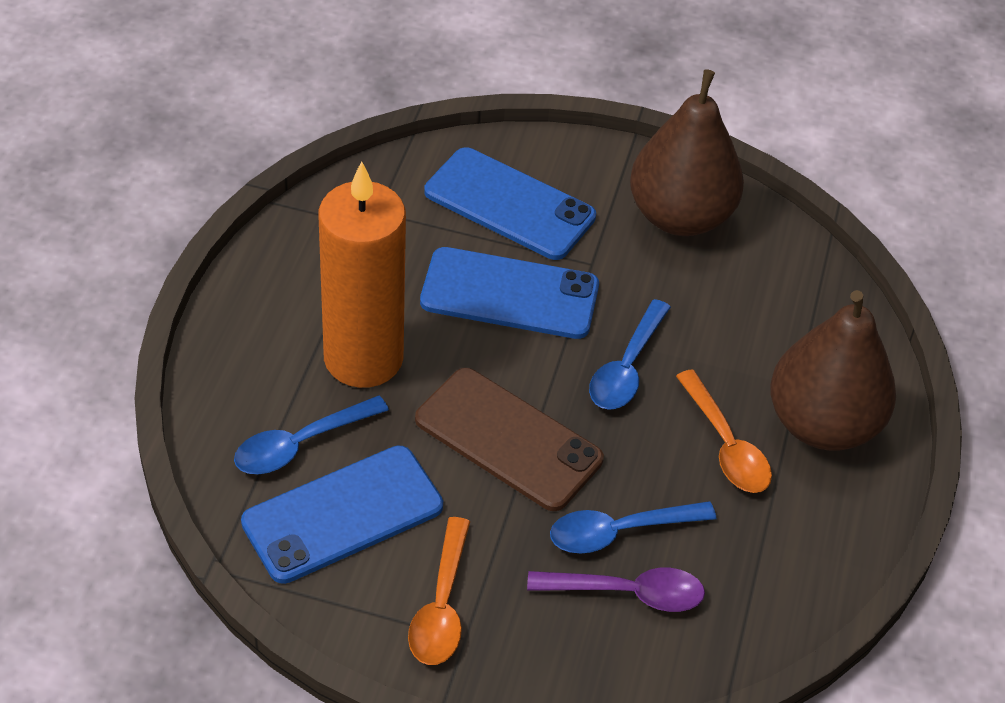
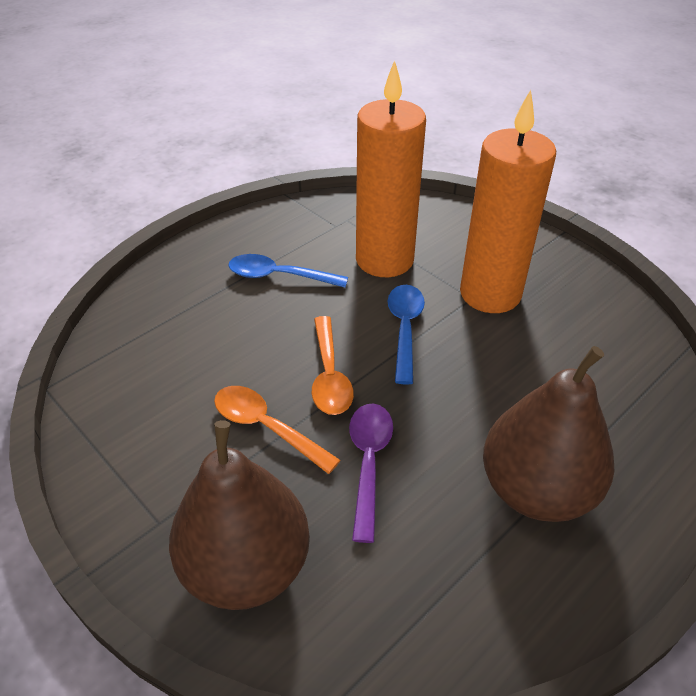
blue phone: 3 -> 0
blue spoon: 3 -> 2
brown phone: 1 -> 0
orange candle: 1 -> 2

* * *

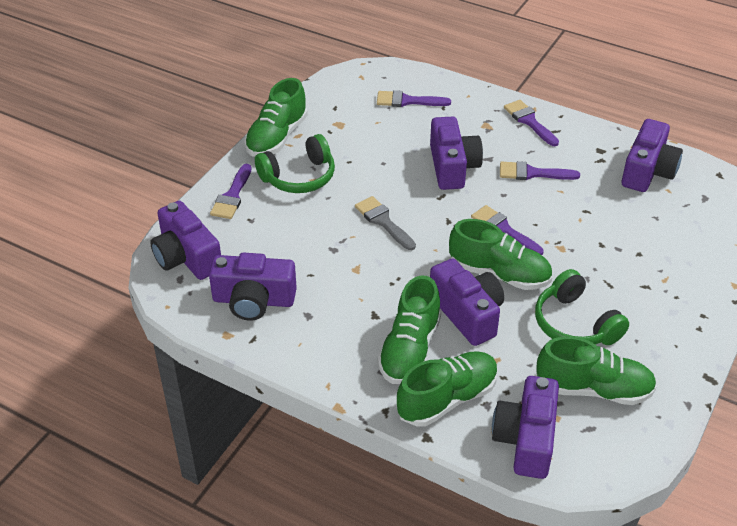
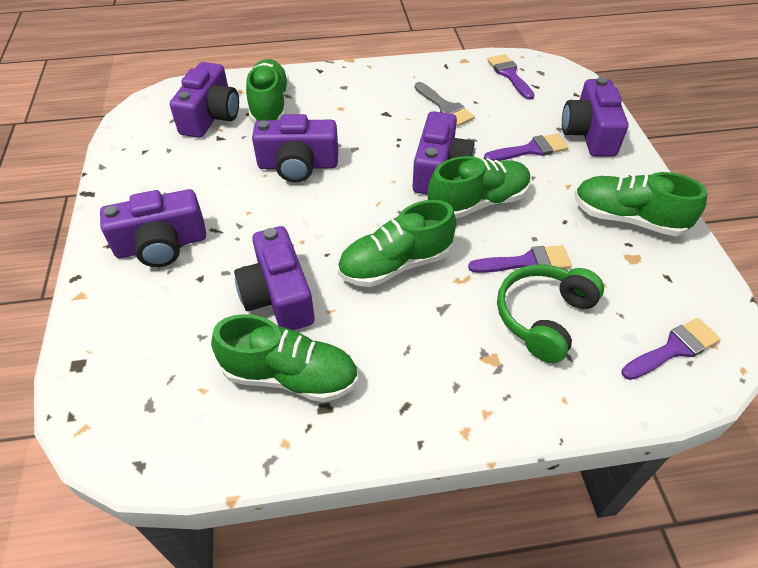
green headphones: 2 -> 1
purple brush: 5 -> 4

...

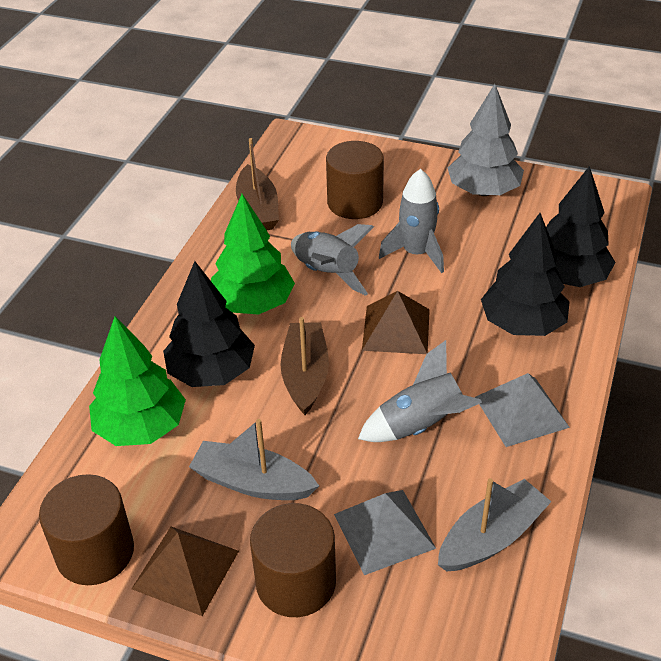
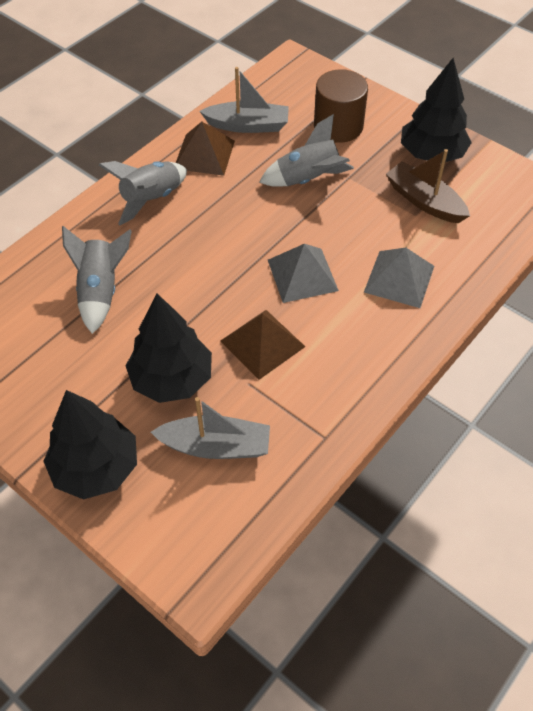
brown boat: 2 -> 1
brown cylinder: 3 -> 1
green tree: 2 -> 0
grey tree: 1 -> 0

§ **Exercise brief**: With the line holding "brown boat: 2 -> 1" as the first and the line holding "grey tree: 1 -> 0" as the last, set down that range of the entries above exactly, and nothing else.

§ **Task answer**:
brown boat: 2 -> 1
brown cylinder: 3 -> 1
green tree: 2 -> 0
grey tree: 1 -> 0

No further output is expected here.